INSTRUCTIONS TO FOLLOW - Could you reproduce the entries below, changing every "metallic silver bus at lower left" to "gray metal bus at lower left" and leaving everything else the same?

SUPPLIED MATERIAL -
━━━━━━

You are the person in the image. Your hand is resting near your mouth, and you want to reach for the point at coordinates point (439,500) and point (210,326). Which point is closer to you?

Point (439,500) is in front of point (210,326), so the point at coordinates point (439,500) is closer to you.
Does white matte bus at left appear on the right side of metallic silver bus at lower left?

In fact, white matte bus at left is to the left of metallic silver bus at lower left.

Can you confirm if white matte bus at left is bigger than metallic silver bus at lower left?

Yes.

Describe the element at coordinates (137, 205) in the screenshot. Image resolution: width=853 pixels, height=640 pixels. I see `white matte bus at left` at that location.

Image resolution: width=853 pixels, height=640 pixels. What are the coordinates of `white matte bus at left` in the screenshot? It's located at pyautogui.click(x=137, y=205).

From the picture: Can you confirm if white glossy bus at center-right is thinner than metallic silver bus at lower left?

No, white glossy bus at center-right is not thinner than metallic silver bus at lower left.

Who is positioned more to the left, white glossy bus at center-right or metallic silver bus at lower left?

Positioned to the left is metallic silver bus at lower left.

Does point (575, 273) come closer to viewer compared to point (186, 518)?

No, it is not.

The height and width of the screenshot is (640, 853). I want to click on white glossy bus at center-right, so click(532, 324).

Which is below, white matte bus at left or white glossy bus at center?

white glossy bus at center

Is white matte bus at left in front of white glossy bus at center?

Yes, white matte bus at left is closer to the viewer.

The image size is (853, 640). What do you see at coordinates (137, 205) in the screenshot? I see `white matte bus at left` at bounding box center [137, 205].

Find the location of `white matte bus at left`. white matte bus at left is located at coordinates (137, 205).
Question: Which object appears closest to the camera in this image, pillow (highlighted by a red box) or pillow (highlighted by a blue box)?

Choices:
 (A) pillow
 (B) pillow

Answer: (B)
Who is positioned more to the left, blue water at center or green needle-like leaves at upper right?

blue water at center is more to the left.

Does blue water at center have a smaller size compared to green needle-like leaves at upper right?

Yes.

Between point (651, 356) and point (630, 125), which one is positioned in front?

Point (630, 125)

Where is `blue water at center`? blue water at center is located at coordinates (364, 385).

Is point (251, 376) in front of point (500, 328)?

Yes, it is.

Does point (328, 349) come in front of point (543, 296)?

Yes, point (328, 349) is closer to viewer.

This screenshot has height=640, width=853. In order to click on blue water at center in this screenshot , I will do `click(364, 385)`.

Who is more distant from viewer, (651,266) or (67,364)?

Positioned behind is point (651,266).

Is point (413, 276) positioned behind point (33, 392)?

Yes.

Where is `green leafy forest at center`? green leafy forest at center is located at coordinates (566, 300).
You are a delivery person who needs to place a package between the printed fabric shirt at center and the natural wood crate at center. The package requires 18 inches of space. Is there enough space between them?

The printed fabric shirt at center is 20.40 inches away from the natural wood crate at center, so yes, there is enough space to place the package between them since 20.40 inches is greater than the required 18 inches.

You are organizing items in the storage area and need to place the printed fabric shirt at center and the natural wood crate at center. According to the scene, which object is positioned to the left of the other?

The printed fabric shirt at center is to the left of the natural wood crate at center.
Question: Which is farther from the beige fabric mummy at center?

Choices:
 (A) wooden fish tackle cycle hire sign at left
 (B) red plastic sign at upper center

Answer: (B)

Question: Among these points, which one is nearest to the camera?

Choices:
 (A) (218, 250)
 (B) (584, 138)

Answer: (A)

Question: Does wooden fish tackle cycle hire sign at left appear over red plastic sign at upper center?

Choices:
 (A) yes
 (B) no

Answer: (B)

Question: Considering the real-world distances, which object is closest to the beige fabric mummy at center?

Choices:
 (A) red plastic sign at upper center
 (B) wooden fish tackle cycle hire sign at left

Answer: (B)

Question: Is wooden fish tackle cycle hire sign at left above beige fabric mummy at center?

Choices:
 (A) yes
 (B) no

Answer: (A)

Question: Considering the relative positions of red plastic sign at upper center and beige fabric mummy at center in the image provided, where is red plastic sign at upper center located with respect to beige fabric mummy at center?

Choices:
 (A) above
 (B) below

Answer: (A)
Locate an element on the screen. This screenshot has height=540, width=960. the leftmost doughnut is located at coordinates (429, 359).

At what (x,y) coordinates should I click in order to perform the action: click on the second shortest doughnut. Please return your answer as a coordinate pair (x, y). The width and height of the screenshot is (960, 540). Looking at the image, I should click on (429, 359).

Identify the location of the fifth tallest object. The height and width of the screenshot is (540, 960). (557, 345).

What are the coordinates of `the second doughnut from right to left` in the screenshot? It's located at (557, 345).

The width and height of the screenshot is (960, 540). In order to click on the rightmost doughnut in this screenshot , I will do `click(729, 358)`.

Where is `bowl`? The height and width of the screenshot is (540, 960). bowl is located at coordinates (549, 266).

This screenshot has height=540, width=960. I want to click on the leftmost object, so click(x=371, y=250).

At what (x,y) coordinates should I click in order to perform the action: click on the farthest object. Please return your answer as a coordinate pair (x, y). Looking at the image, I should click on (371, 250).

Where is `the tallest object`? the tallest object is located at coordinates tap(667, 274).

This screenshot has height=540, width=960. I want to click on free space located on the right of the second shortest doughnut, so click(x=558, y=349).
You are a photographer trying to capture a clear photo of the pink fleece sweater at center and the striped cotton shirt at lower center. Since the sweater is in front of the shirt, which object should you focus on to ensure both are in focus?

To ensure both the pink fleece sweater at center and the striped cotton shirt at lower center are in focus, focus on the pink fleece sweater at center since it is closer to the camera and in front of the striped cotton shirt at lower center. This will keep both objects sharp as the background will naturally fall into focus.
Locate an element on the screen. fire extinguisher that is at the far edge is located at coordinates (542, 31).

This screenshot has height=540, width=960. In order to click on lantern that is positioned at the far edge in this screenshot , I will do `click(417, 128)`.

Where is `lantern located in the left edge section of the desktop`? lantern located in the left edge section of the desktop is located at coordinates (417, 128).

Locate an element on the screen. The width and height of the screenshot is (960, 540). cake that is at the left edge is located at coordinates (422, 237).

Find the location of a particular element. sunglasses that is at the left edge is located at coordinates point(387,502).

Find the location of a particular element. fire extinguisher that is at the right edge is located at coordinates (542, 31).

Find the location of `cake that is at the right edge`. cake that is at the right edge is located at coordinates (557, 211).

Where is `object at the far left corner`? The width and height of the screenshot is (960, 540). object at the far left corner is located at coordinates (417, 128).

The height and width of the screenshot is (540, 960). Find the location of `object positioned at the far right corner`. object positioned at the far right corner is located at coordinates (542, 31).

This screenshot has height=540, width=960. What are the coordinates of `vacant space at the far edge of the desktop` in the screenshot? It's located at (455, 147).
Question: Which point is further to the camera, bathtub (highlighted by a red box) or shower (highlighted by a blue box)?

━━━━━━

WORKED SOLUTION -
You are the person in the image. Your hand is resting near your mouth, and you want to reach for the point at coordinates point (439,500) and point (210,326). Which point is closer to you?

Point (439,500) is in front of point (210,326), so the point at coordinates point (439,500) is closer to you.
Does white matte bus at left appear on the right side of gray metal bus at lower left?

In fact, white matte bus at left is to the left of gray metal bus at lower left.

Can you confirm if white matte bus at left is bigger than gray metal bus at lower left?

Yes.

Describe the element at coordinates (137, 205) in the screenshot. Image resolution: width=853 pixels, height=640 pixels. I see `white matte bus at left` at that location.

Image resolution: width=853 pixels, height=640 pixels. What are the coordinates of `white matte bus at left` in the screenshot? It's located at pyautogui.click(x=137, y=205).

From the picture: Can you confirm if white glossy bus at center-right is thinner than gray metal bus at lower left?

No, white glossy bus at center-right is not thinner than gray metal bus at lower left.

Who is positioned more to the left, white glossy bus at center-right or gray metal bus at lower left?

Positioned to the left is gray metal bus at lower left.

Does point (575, 273) come closer to viewer compared to point (186, 518)?

No, it is not.

The height and width of the screenshot is (640, 853). I want to click on white glossy bus at center-right, so click(532, 324).

Which is below, white matte bus at left or white glossy bus at center?

white glossy bus at center

Is white matte bus at left in front of white glossy bus at center?

Yes, white matte bus at left is closer to the viewer.

The image size is (853, 640). What do you see at coordinates (137, 205) in the screenshot? I see `white matte bus at left` at bounding box center [137, 205].

Find the location of `white matte bus at left`. white matte bus at left is located at coordinates (137, 205).
Question: Which object appears closest to the camera in this image, pillow (highlighted by a red box) or pillow (highlighted by a blue box)?

Choices:
 (A) pillow
 (B) pillow

Answer: (B)
Who is positioned more to the left, blue water at center or green needle-like leaves at upper right?

blue water at center is more to the left.

Does blue water at center have a smaller size compared to green needle-like leaves at upper right?

Yes.

Between point (651, 356) and point (630, 125), which one is positioned in front?

Point (630, 125)

Where is `blue water at center`? blue water at center is located at coordinates (364, 385).

Is point (251, 376) in front of point (500, 328)?

Yes, it is.

Does point (328, 349) come in front of point (543, 296)?

Yes, point (328, 349) is closer to viewer.

This screenshot has height=640, width=853. In order to click on blue water at center in this screenshot , I will do `click(364, 385)`.

Who is more distant from viewer, (651,266) or (67,364)?

Positioned behind is point (651,266).

Is point (413, 276) positioned behind point (33, 392)?

Yes.

Where is `green leafy forest at center`? green leafy forest at center is located at coordinates (566, 300).
You are a delivery person who needs to place a package between the printed fabric shirt at center and the natural wood crate at center. The package requires 18 inches of space. Is there enough space between them?

The printed fabric shirt at center is 20.40 inches away from the natural wood crate at center, so yes, there is enough space to place the package between them since 20.40 inches is greater than the required 18 inches.

You are organizing items in the storage area and need to place the printed fabric shirt at center and the natural wood crate at center. According to the scene, which object is positioned to the left of the other?

The printed fabric shirt at center is to the left of the natural wood crate at center.
Question: Which is farther from the beige fabric mummy at center?

Choices:
 (A) wooden fish tackle cycle hire sign at left
 (B) red plastic sign at upper center

Answer: (B)

Question: Among these points, which one is nearest to the camera?

Choices:
 (A) (218, 250)
 (B) (584, 138)

Answer: (A)

Question: Does wooden fish tackle cycle hire sign at left appear over red plastic sign at upper center?

Choices:
 (A) yes
 (B) no

Answer: (B)

Question: Considering the real-world distances, which object is closest to the beige fabric mummy at center?

Choices:
 (A) red plastic sign at upper center
 (B) wooden fish tackle cycle hire sign at left

Answer: (B)

Question: Is wooden fish tackle cycle hire sign at left above beige fabric mummy at center?

Choices:
 (A) yes
 (B) no

Answer: (A)

Question: Considering the relative positions of red plastic sign at upper center and beige fabric mummy at center in the image provided, where is red plastic sign at upper center located with respect to beige fabric mummy at center?

Choices:
 (A) above
 (B) below

Answer: (A)
Locate an element on the screen. This screenshot has height=540, width=960. the leftmost doughnut is located at coordinates (429, 359).

At what (x,y) coordinates should I click in order to perform the action: click on the second shortest doughnut. Please return your answer as a coordinate pair (x, y). The width and height of the screenshot is (960, 540). Looking at the image, I should click on (429, 359).

Identify the location of the fifth tallest object. The height and width of the screenshot is (540, 960). (557, 345).

What are the coordinates of `the second doughnut from right to left` in the screenshot? It's located at (557, 345).

The width and height of the screenshot is (960, 540). In order to click on the rightmost doughnut in this screenshot , I will do `click(729, 358)`.

Where is `bowl`? The height and width of the screenshot is (540, 960). bowl is located at coordinates (549, 266).

This screenshot has height=540, width=960. I want to click on the leftmost object, so click(x=371, y=250).

At what (x,y) coordinates should I click in order to perform the action: click on the farthest object. Please return your answer as a coordinate pair (x, y). Looking at the image, I should click on (371, 250).

Where is `the tallest object`? the tallest object is located at coordinates tap(667, 274).

This screenshot has height=540, width=960. I want to click on free space located on the right of the second shortest doughnut, so click(x=558, y=349).
You are a photographer trying to capture a clear photo of the pink fleece sweater at center and the striped cotton shirt at lower center. Since the sweater is in front of the shirt, which object should you focus on to ensure both are in focus?

To ensure both the pink fleece sweater at center and the striped cotton shirt at lower center are in focus, focus on the pink fleece sweater at center since it is closer to the camera and in front of the striped cotton shirt at lower center. This will keep both objects sharp as the background will naturally fall into focus.
Locate an element on the screen. fire extinguisher that is at the far edge is located at coordinates (542, 31).

This screenshot has height=540, width=960. In order to click on lantern that is positioned at the far edge in this screenshot , I will do `click(417, 128)`.

Where is `lantern located in the left edge section of the desktop`? lantern located in the left edge section of the desktop is located at coordinates (417, 128).

Locate an element on the screen. The width and height of the screenshot is (960, 540). cake that is at the left edge is located at coordinates (422, 237).

Find the location of a particular element. sunglasses that is at the left edge is located at coordinates point(387,502).

Find the location of a particular element. fire extinguisher that is at the right edge is located at coordinates (542, 31).

Find the location of `cake that is at the right edge`. cake that is at the right edge is located at coordinates (557, 211).

Where is `object at the far left corner`? The width and height of the screenshot is (960, 540). object at the far left corner is located at coordinates (417, 128).

The height and width of the screenshot is (540, 960). Find the location of `object positioned at the far right corner`. object positioned at the far right corner is located at coordinates (542, 31).

This screenshot has height=540, width=960. What are the coordinates of `vacant space at the far edge of the desktop` in the screenshot? It's located at (455, 147).
Question: Which point is further to the camera, bathtub (highlighted by a red box) or shower (highlighted by a blue box)?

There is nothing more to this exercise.